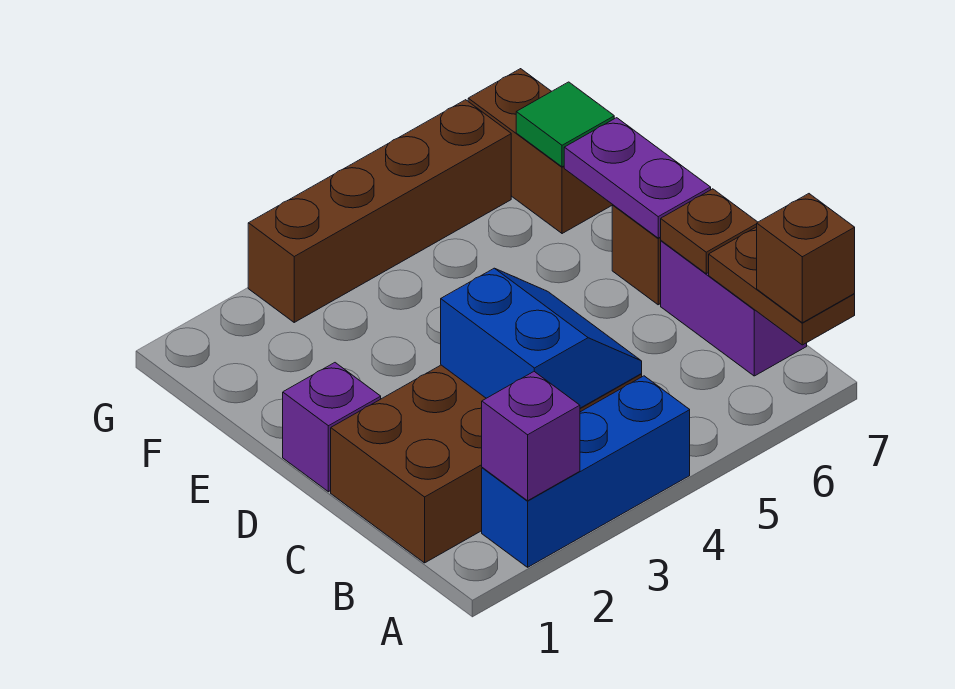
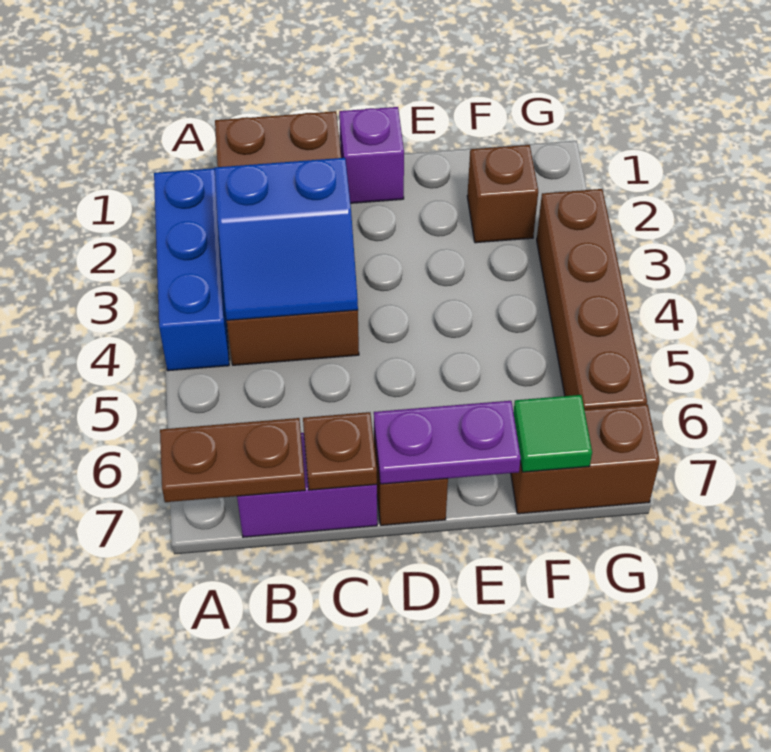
purple brick A2 level 2 -> none
brown brick A7 level 3 -> brown brick F2 level 1

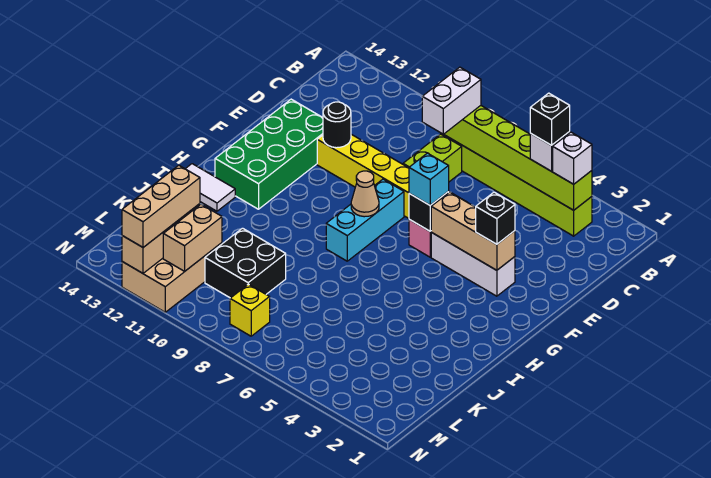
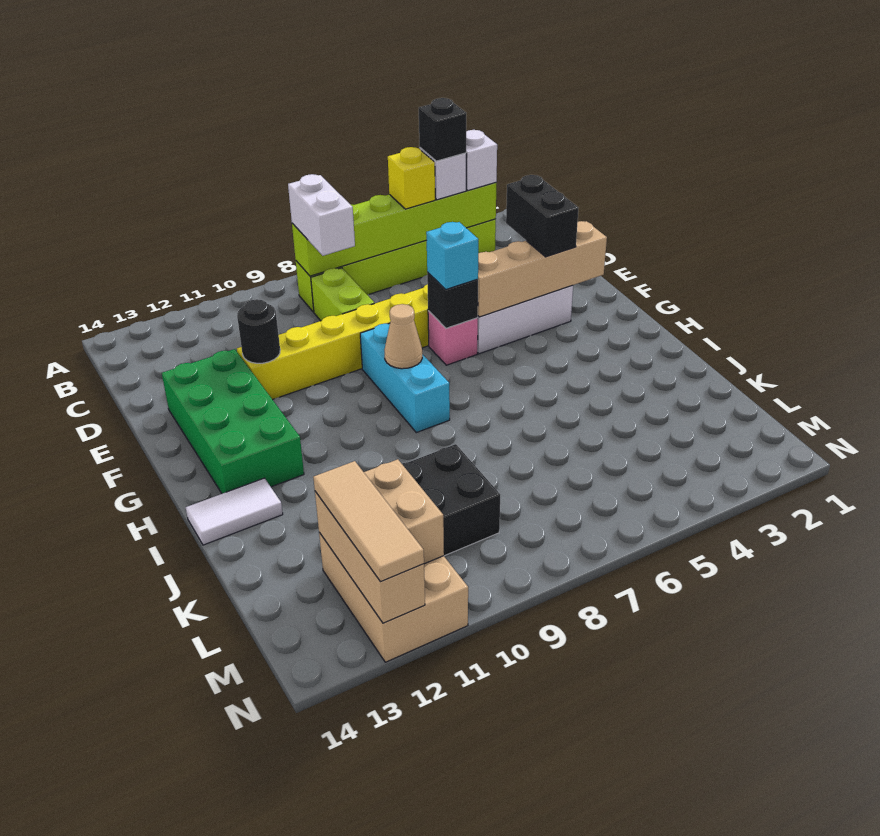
tan brick F3:F5 level 2 -> tan brick F2:F5 level 2
black brick F3 level 3 -> black brick E3:F3 level 3
tan brick L12:N12 level 3 -> tan tile L12:N12 level 3
yellow brick M8 level 1 -> yellow brick B5 level 3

-*-*-

The lines wanted run from the one with "brown brick A7" through the final line of the data; repeat them word for word and skip every picture.

brown brick A7 level 3 -> brown brick F2 level 1

tan brick F3:F5 level 2 -> tan brick F2:F5 level 2
black brick F3 level 3 -> black brick E3:F3 level 3
tan brick L12:N12 level 3 -> tan tile L12:N12 level 3
yellow brick M8 level 1 -> yellow brick B5 level 3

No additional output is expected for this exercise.